__Stored rows__:
______________________________
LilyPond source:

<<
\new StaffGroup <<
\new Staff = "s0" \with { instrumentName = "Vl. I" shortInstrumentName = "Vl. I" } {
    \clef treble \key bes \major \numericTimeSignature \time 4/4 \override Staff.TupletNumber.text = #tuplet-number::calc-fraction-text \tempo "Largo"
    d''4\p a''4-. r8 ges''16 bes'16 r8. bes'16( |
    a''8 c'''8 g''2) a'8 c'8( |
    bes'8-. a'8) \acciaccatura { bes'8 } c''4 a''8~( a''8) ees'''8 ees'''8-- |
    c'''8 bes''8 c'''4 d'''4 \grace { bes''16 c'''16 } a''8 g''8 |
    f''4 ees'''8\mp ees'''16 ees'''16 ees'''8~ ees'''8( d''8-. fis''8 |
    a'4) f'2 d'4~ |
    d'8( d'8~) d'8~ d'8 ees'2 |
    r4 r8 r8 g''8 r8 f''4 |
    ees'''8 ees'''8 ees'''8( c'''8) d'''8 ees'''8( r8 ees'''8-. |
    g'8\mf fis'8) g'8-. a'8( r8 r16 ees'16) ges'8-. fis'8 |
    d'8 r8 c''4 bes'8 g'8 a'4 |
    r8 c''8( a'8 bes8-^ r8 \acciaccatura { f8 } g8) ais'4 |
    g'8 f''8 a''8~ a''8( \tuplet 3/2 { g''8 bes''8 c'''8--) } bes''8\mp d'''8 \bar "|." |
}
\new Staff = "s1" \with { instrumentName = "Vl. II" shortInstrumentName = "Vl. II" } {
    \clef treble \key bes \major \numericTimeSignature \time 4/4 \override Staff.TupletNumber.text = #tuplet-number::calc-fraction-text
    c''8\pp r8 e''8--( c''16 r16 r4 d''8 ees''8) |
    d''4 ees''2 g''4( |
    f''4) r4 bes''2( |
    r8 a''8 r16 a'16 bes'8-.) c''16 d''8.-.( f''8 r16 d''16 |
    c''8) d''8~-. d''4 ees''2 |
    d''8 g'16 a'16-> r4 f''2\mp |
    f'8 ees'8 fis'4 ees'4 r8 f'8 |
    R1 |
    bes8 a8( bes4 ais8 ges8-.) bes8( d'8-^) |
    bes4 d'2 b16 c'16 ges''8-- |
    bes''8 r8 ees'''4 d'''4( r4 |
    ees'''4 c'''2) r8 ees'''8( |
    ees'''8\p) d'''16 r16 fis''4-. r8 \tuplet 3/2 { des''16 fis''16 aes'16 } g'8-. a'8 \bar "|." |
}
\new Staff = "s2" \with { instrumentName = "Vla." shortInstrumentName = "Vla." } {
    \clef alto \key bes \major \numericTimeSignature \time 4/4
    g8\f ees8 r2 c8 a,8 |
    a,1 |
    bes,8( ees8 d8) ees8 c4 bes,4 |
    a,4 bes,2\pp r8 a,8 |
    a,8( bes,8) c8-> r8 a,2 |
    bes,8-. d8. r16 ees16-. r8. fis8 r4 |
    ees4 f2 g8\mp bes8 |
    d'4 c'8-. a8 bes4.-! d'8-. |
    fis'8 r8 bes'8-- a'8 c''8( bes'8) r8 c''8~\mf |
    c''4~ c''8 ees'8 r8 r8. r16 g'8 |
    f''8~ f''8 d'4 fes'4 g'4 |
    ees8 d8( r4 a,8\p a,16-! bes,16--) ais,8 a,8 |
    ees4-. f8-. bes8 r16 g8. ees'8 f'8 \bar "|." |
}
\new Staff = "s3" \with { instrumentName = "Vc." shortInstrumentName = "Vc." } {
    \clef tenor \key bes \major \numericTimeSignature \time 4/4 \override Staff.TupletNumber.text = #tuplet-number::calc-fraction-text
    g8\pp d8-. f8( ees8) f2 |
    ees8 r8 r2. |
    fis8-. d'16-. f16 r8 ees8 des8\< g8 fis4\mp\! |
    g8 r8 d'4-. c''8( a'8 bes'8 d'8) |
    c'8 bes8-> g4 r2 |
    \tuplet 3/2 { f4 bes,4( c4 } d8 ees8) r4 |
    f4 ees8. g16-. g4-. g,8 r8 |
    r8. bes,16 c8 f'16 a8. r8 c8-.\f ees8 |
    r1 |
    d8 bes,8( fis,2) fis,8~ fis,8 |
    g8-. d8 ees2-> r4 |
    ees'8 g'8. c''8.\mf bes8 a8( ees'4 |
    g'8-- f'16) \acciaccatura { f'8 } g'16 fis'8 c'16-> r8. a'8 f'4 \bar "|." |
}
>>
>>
______________________________
__Task objective__:
Copy out each line of the records that contains the string "number", treating uppercase and lowercase as different.

__Result__:
    \clef treble \key bes \major \numericTimeSignature \time 4/4 \override Staff.TupletNumber.text = #tuplet-number::calc-fraction-text \tempo "Largo"
    \clef treble \key bes \major \numericTimeSignature \time 4/4 \override Staff.TupletNumber.text = #tuplet-number::calc-fraction-text
    \clef tenor \key bes \major \numericTimeSignature \time 4/4 \override Staff.TupletNumber.text = #tuplet-number::calc-fraction-text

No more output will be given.